(What this task involves):
This exercise calls for a copy of every line in the listing below that carries the word "Schema".

(Dataset content):
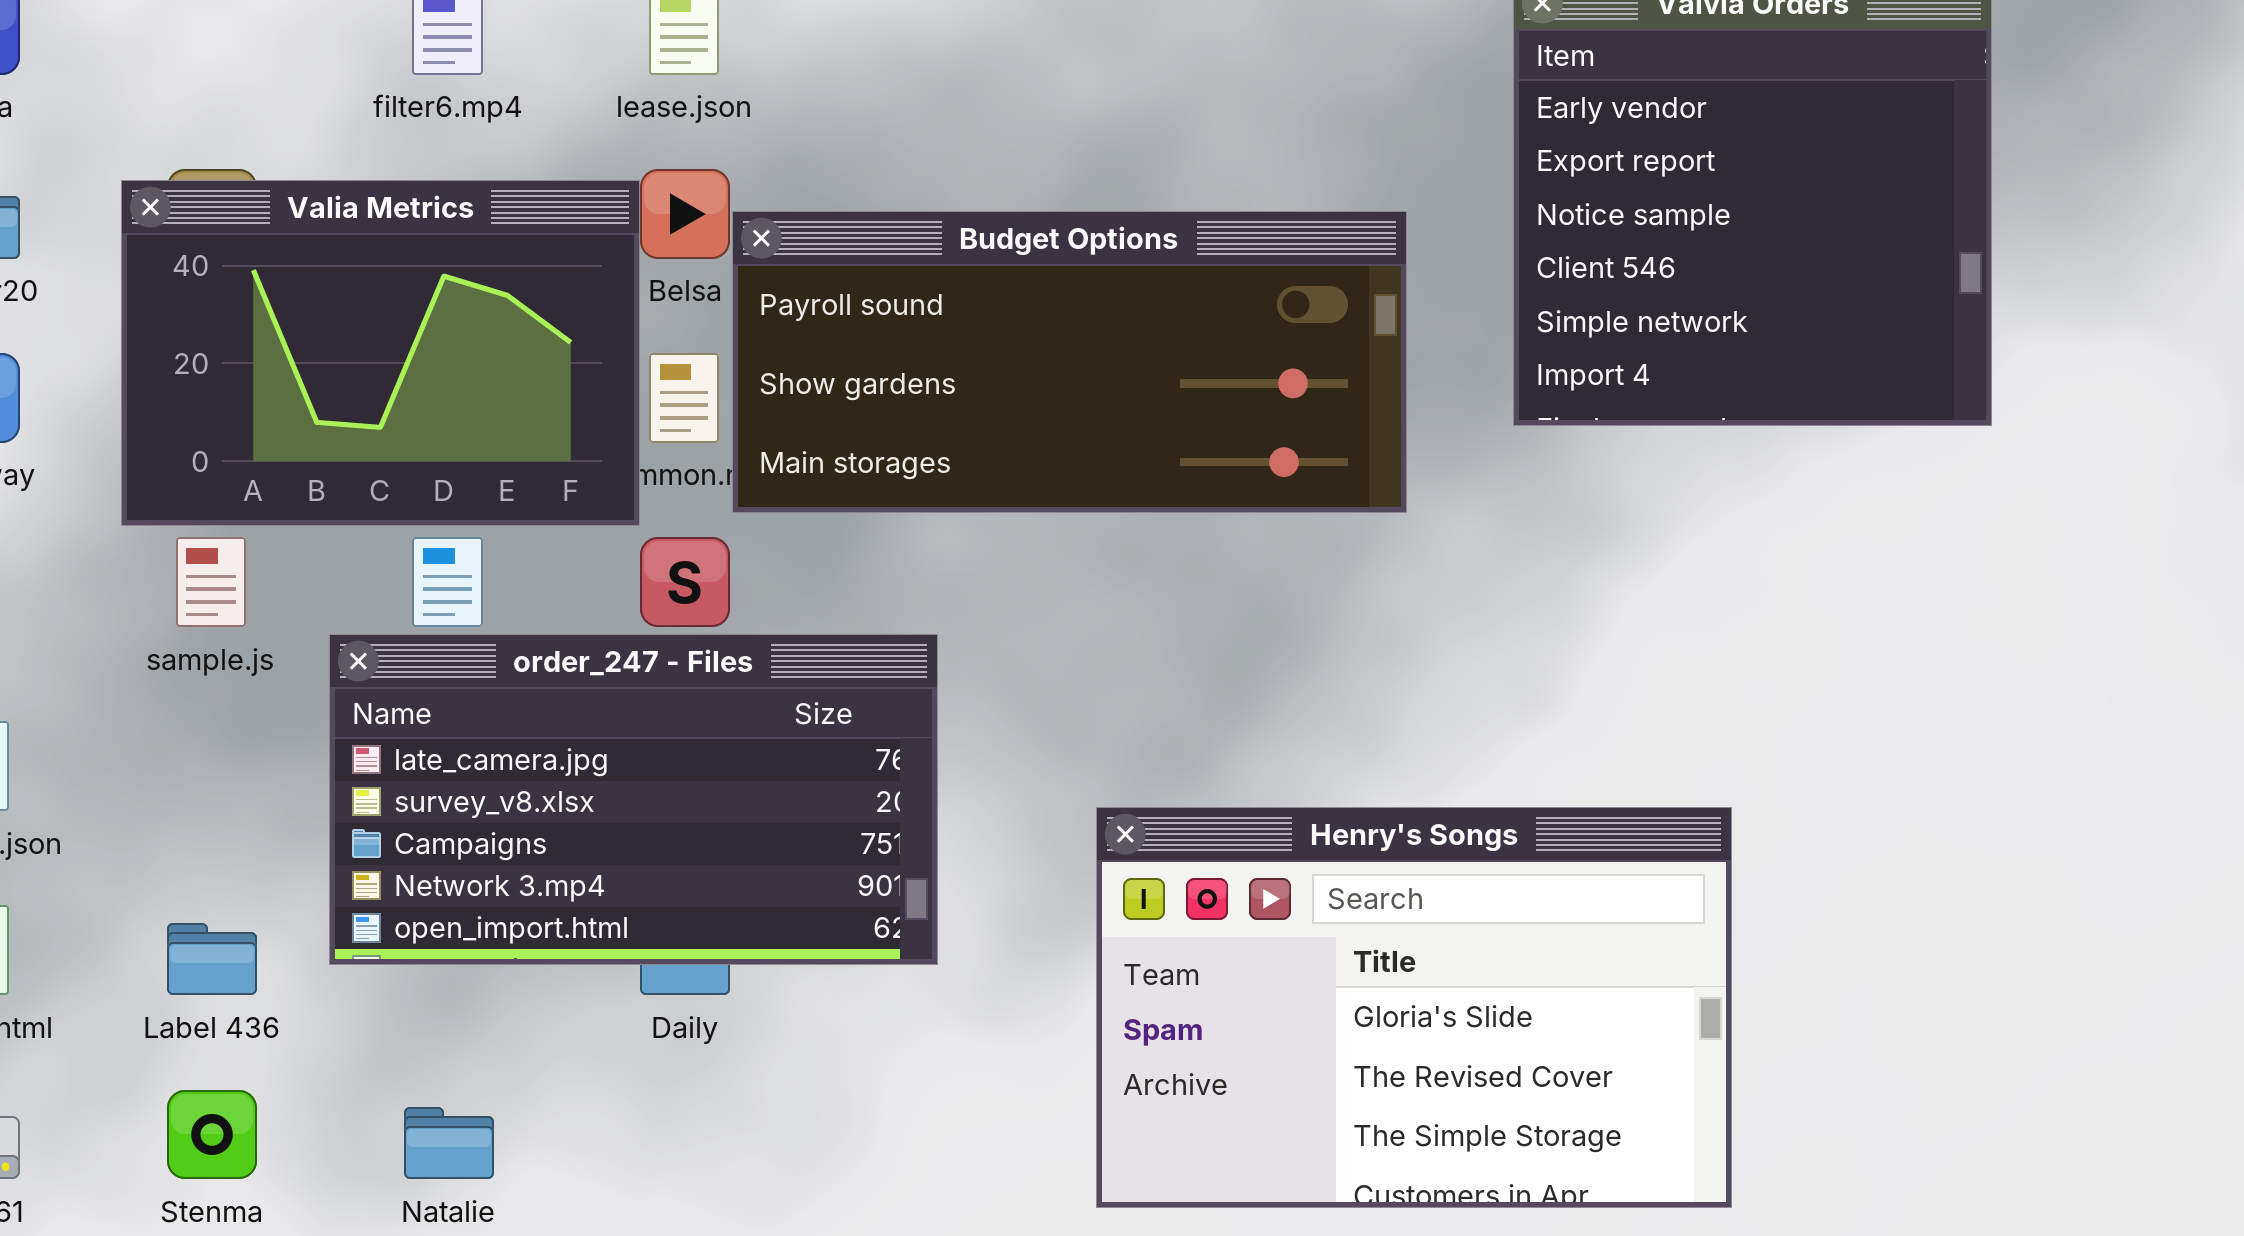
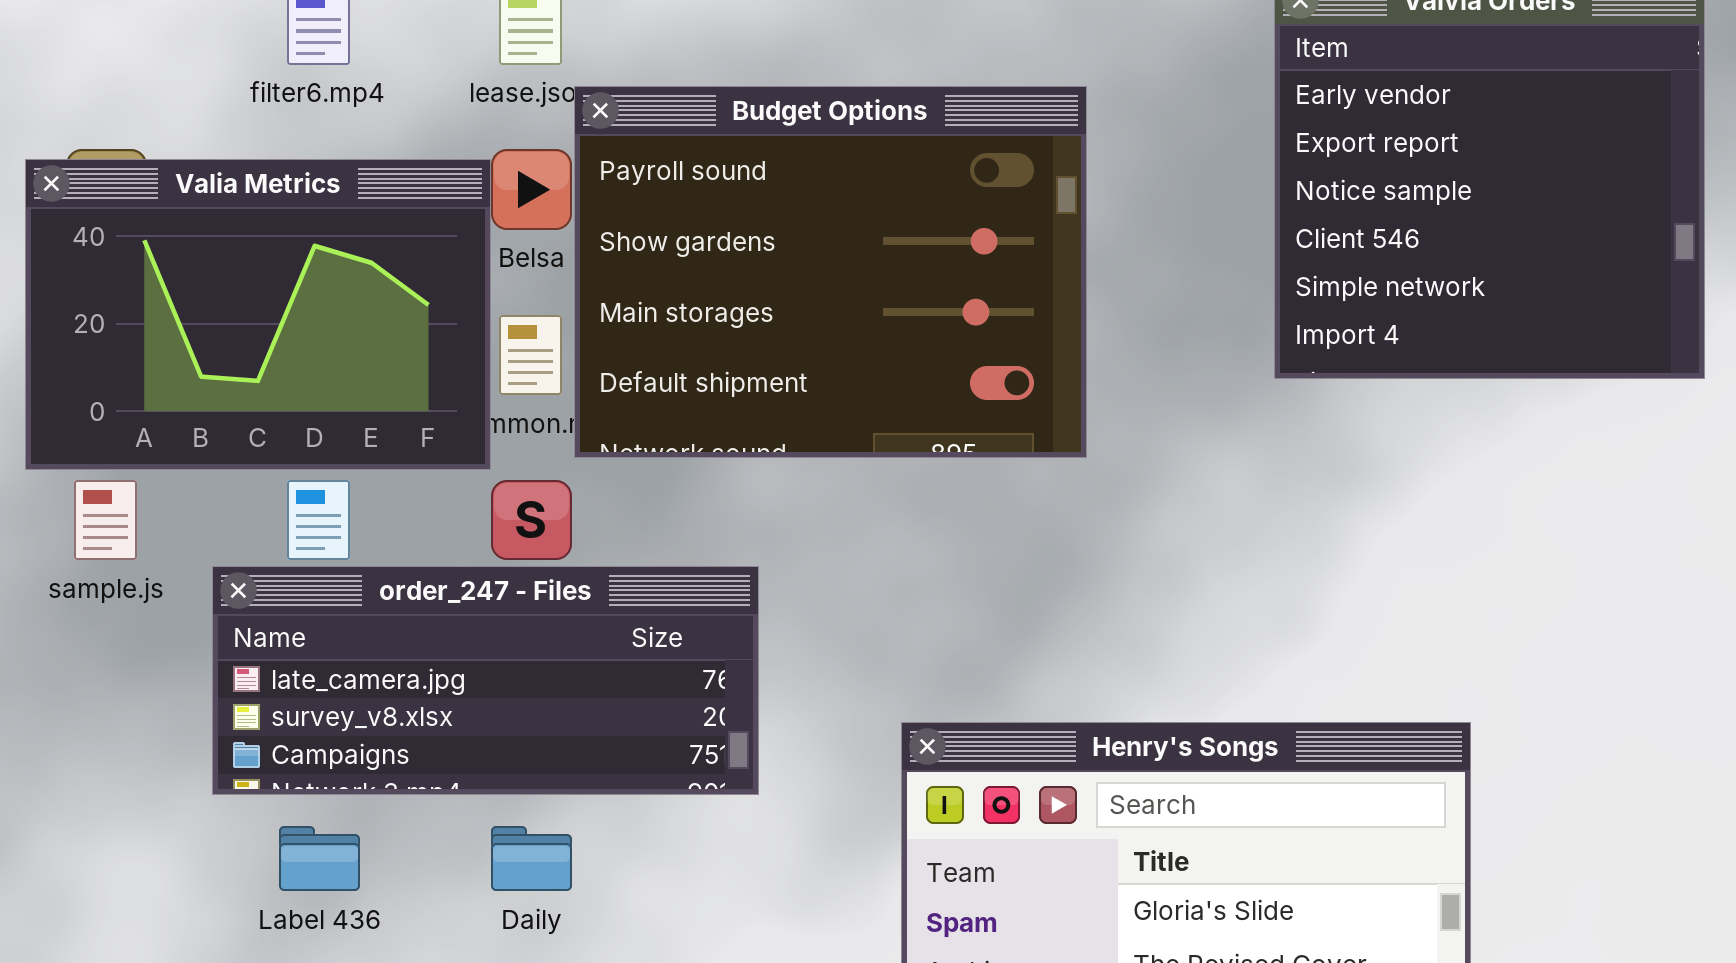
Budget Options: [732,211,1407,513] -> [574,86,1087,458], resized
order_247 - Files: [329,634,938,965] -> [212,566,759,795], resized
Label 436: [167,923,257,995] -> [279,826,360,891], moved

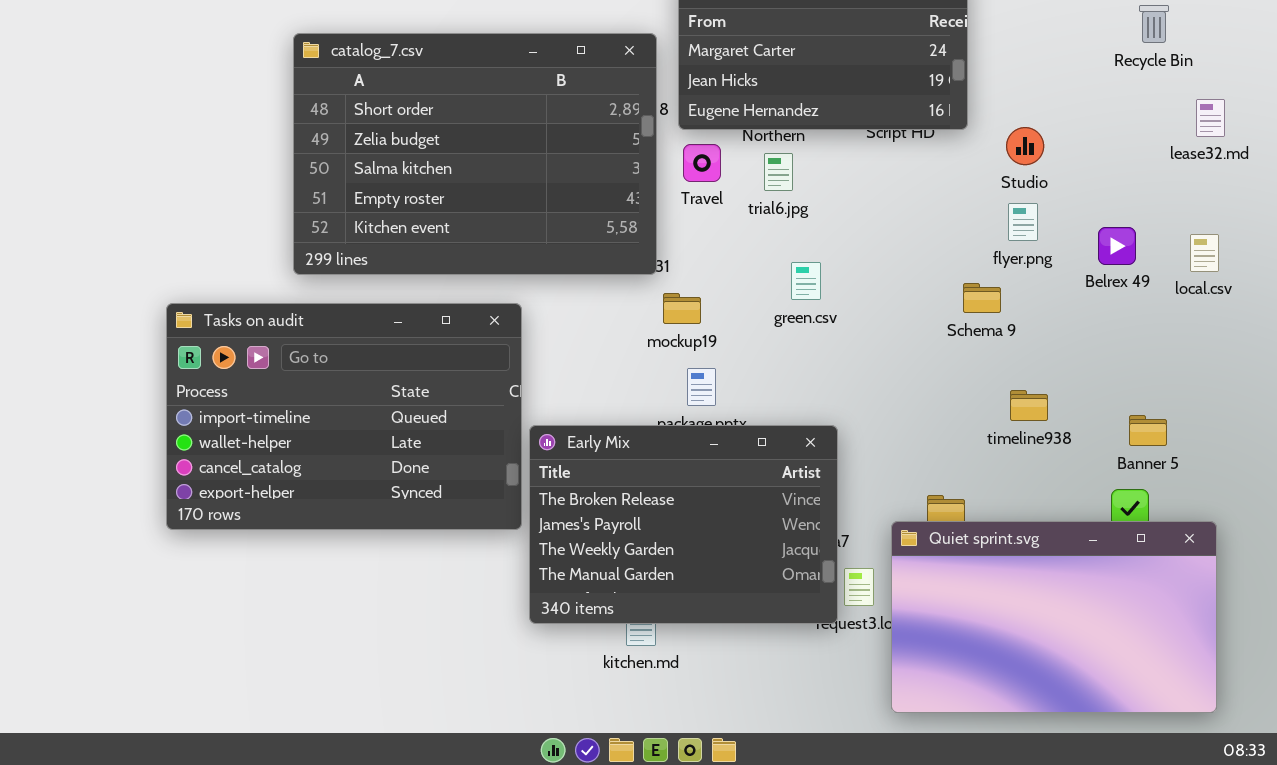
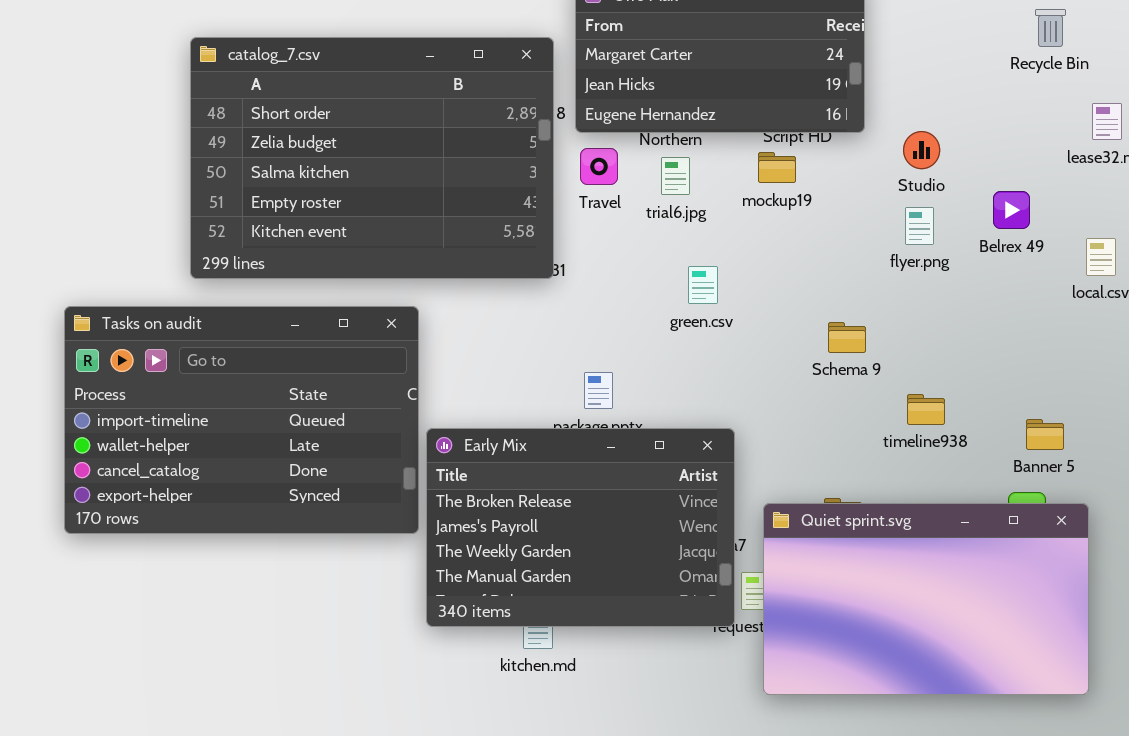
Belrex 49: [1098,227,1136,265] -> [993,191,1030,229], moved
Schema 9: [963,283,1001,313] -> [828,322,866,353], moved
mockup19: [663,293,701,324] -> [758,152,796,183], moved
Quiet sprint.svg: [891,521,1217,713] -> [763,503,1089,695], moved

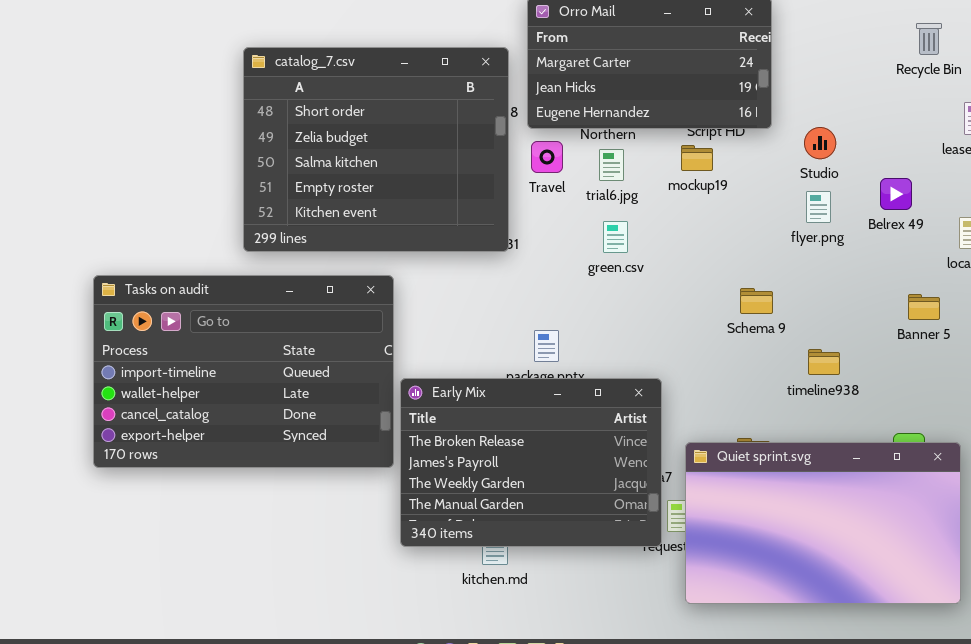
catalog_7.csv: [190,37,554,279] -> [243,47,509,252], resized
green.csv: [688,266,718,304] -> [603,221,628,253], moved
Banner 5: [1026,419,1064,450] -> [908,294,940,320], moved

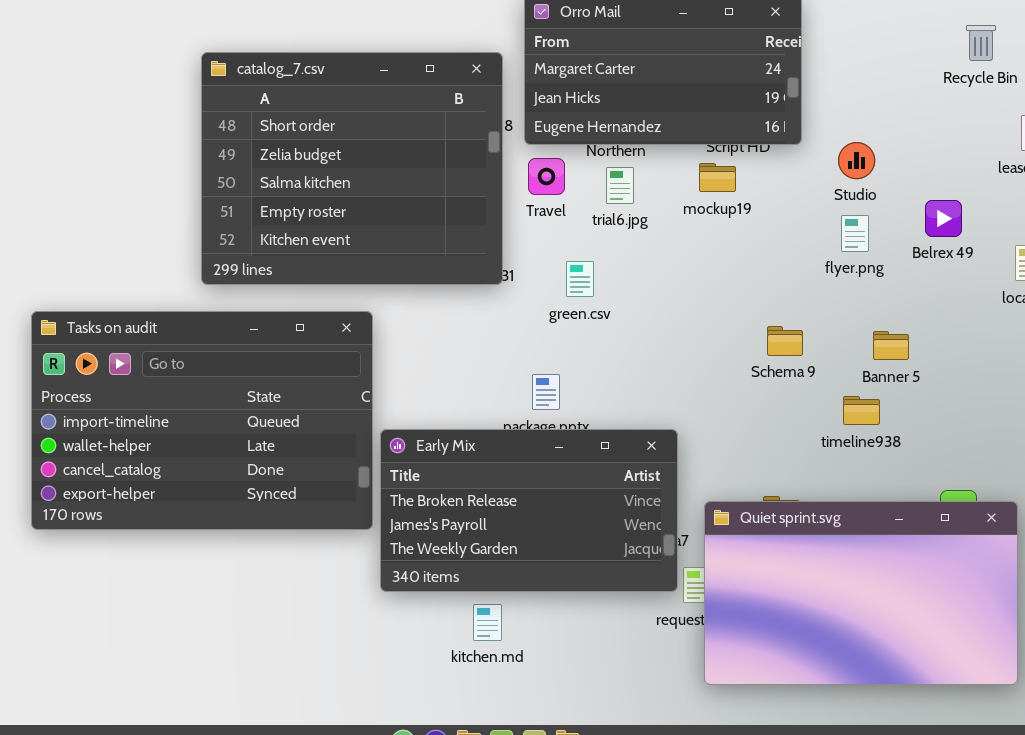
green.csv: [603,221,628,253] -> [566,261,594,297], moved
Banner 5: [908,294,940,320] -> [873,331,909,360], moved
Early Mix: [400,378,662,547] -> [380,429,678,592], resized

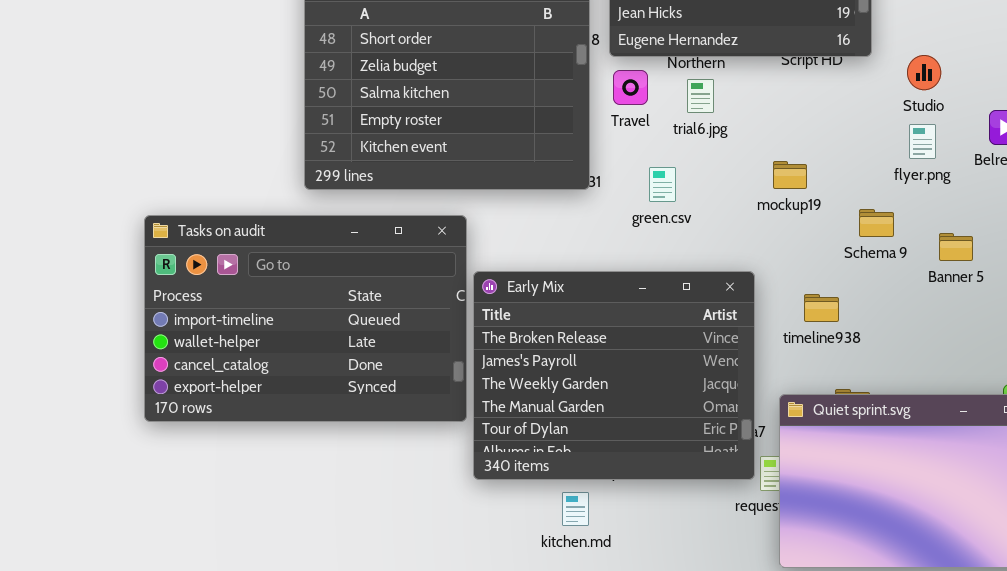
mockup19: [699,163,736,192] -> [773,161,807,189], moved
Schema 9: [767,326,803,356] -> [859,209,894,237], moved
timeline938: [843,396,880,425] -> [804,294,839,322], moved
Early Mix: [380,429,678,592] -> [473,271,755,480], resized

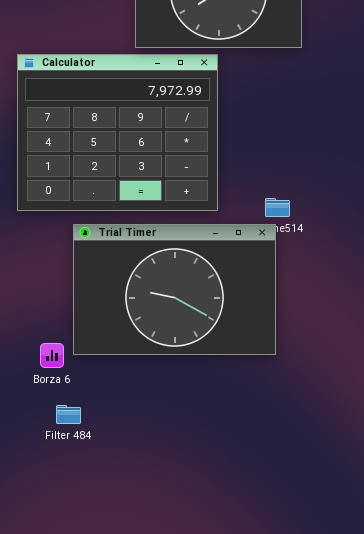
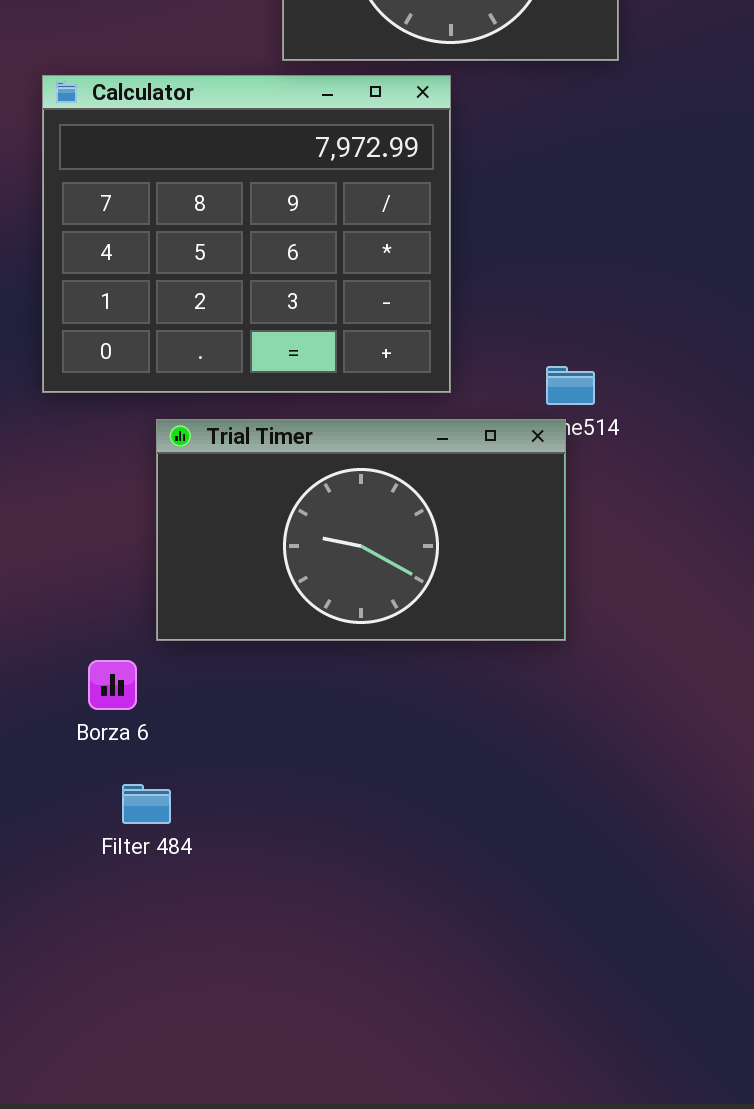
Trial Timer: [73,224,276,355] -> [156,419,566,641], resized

(Solution for this task):
Schema 9: [963,283,1001,313] -> [828,322,866,353], moved
Schema 9: [767,326,803,356] -> [859,209,894,237], moved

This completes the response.